§ **Task brief**
Everything in the listing should be copied exactly, save for the pictures.

§ **Provided data**
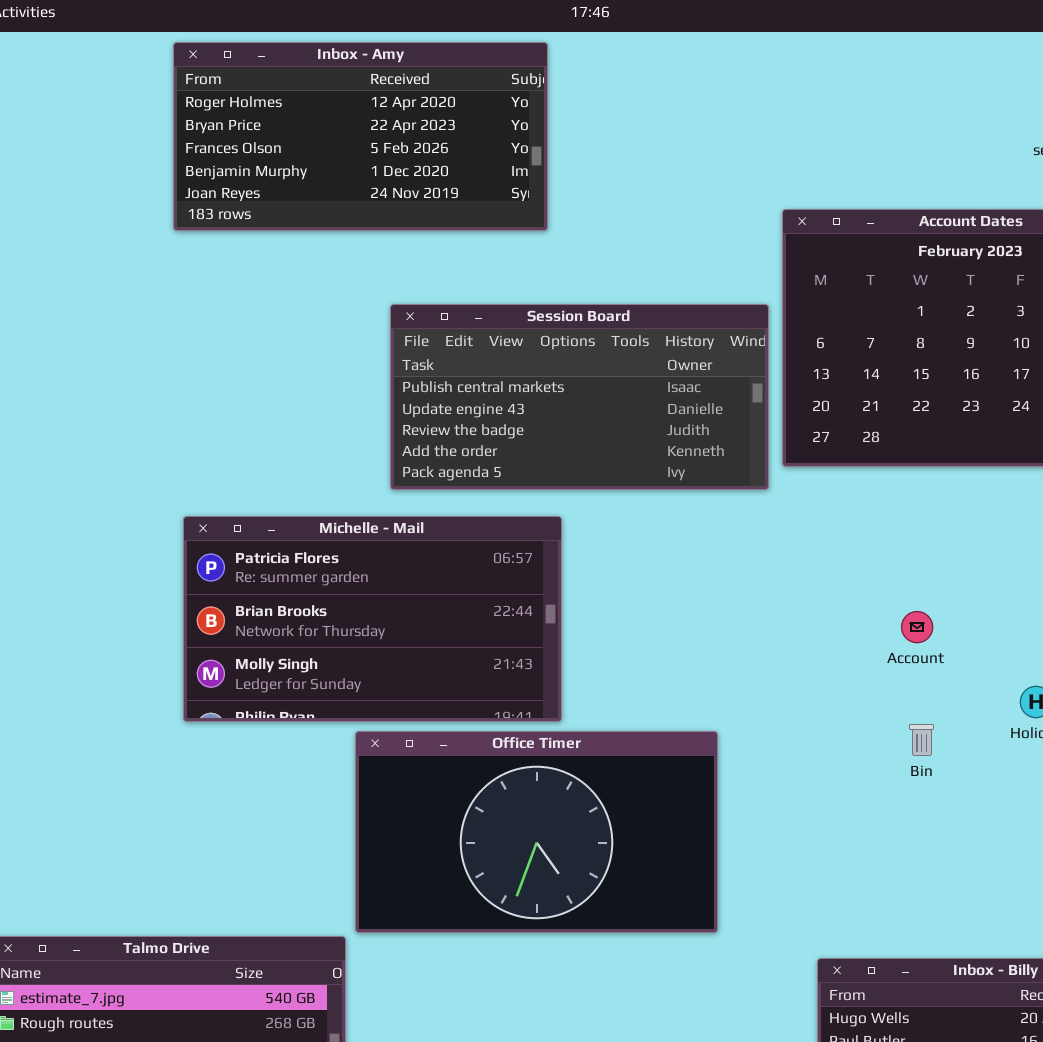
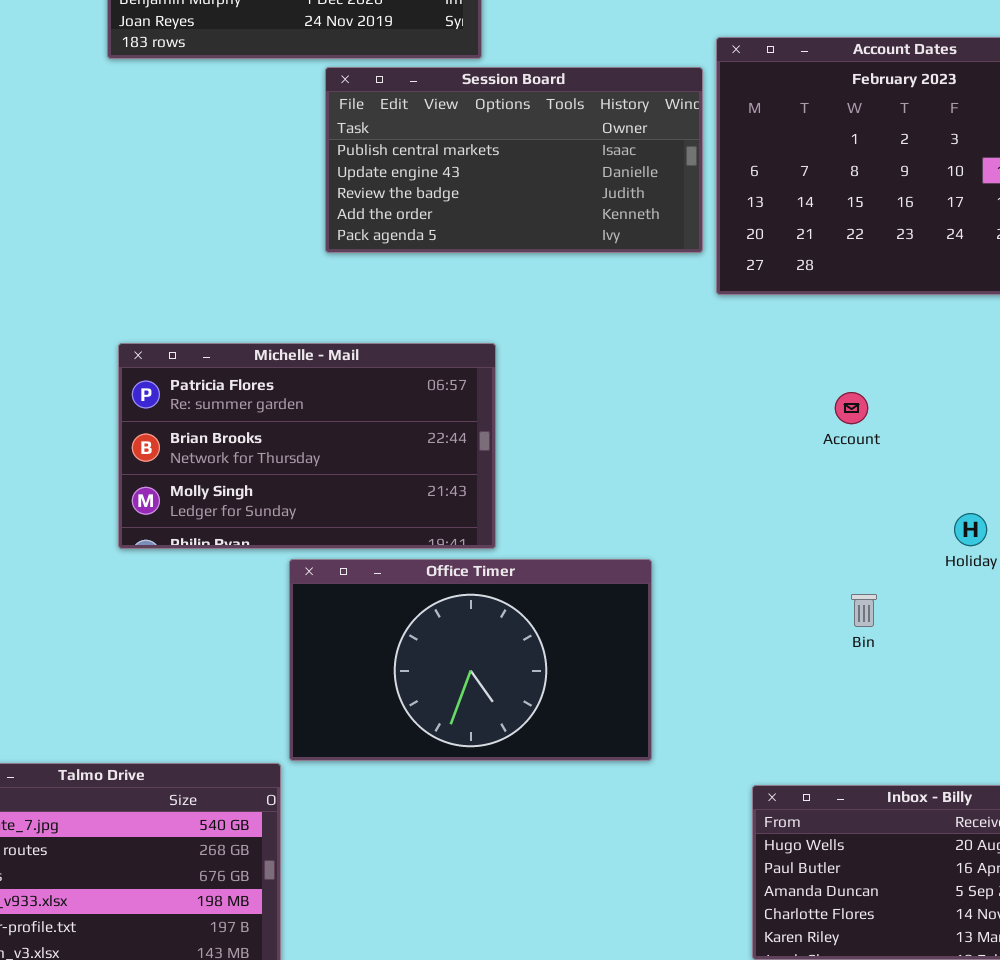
Session Board: [390,304,769,490] -> [325,67,703,253], moved
Account: [901,611,933,643] -> [835,392,868,424], moved
Bin: [909,724,934,756] -> [851,594,877,627], moved

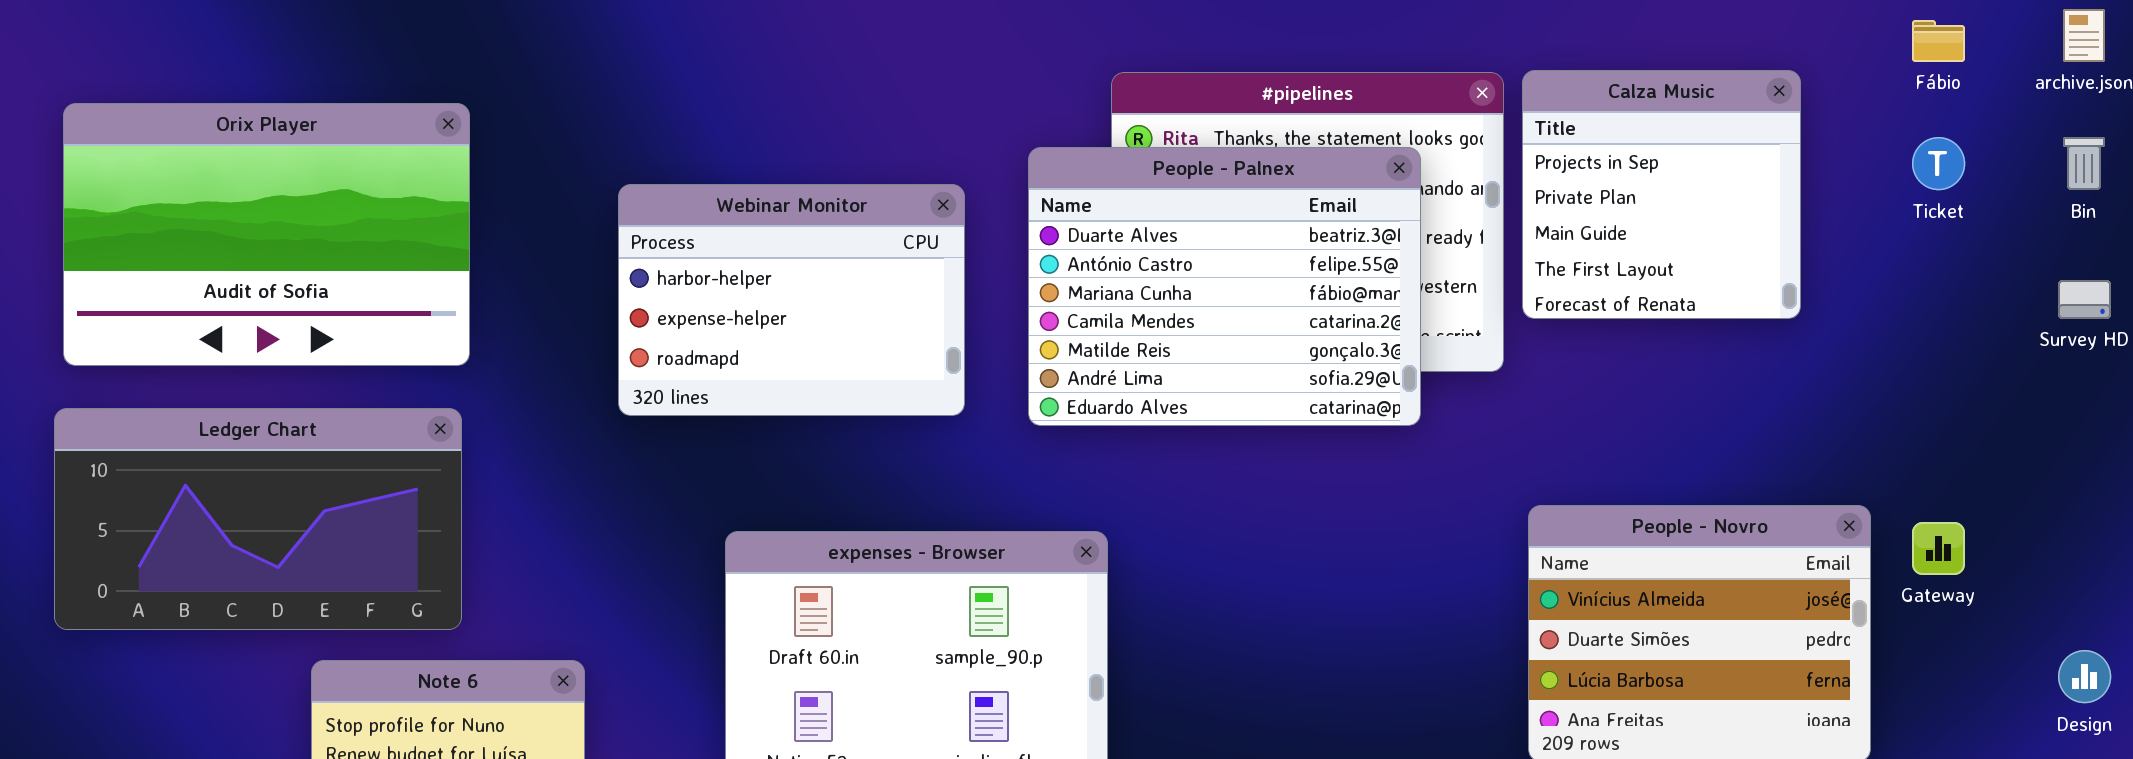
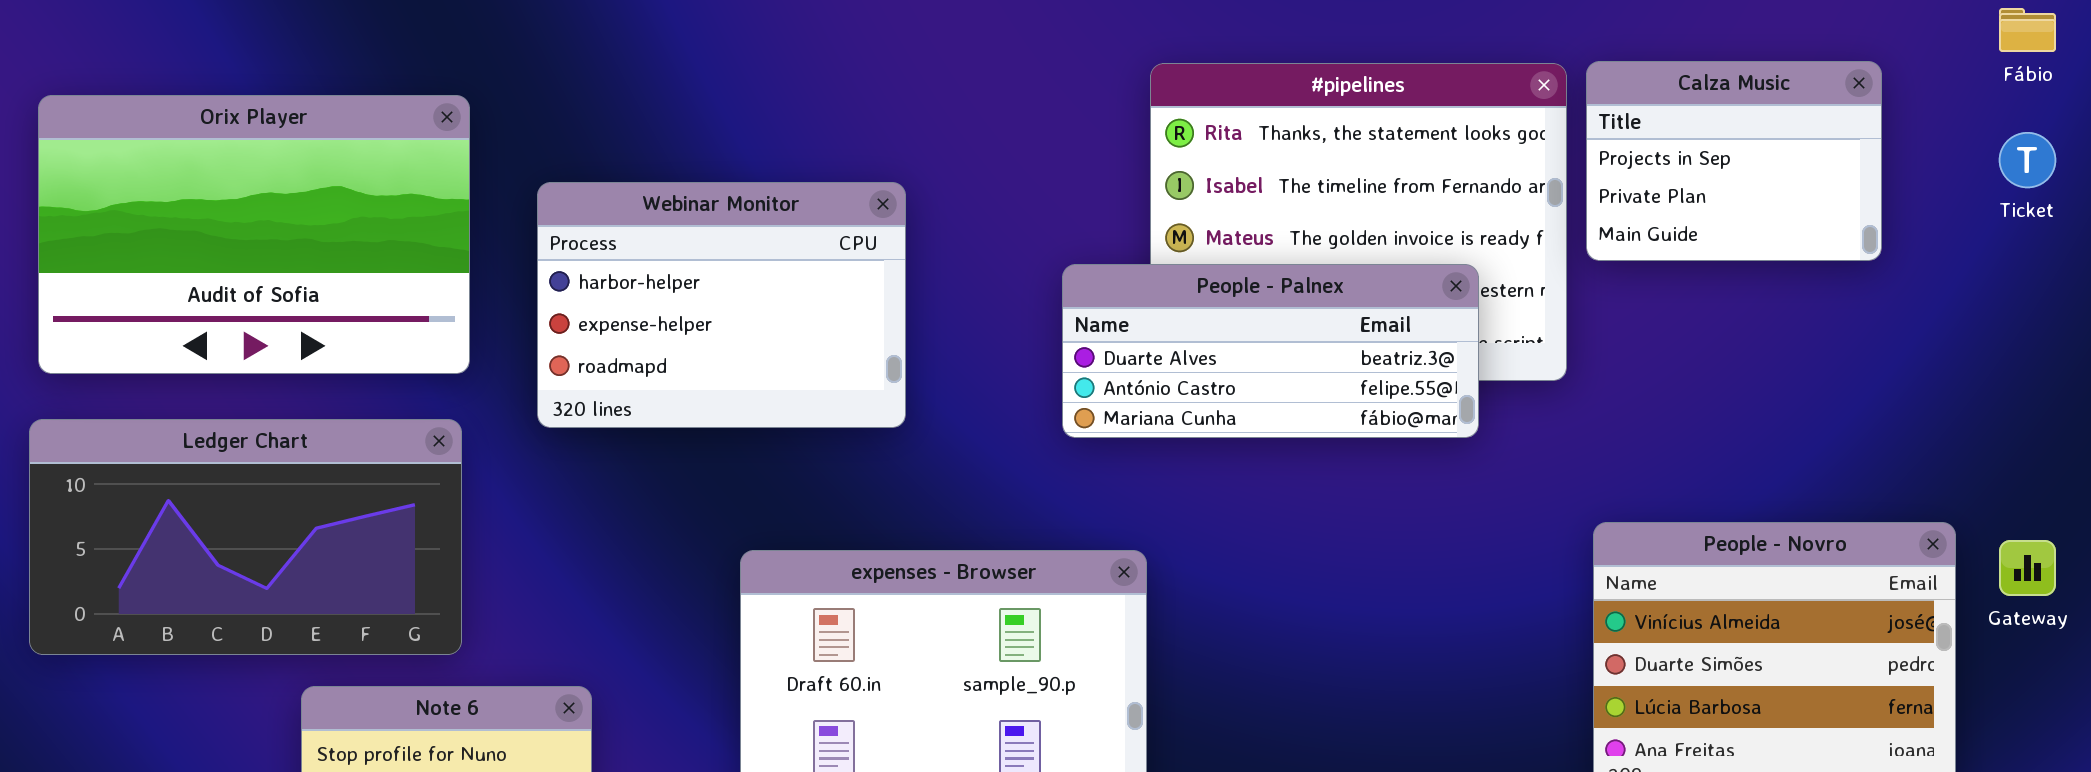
Calza Music: [1522,70,1801,319] -> [1586,61,1882,261], resized
People - Palnex: [1028,147,1421,426] -> [1062,264,1479,438], resized
Webinar Monitor: [618,184,965,416] -> [537,182,906,428], moved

§ **Answer space**
Session Board: [390,304,769,490] -> [325,67,703,253], moved
Account: [901,611,933,643] -> [835,392,868,424], moved
Bin: [909,724,934,756] -> [851,594,877,627], moved

Calza Music: [1522,70,1801,319] -> [1586,61,1882,261], resized
People - Palnex: [1028,147,1421,426] -> [1062,264,1479,438], resized
Webinar Monitor: [618,184,965,416] -> [537,182,906,428], moved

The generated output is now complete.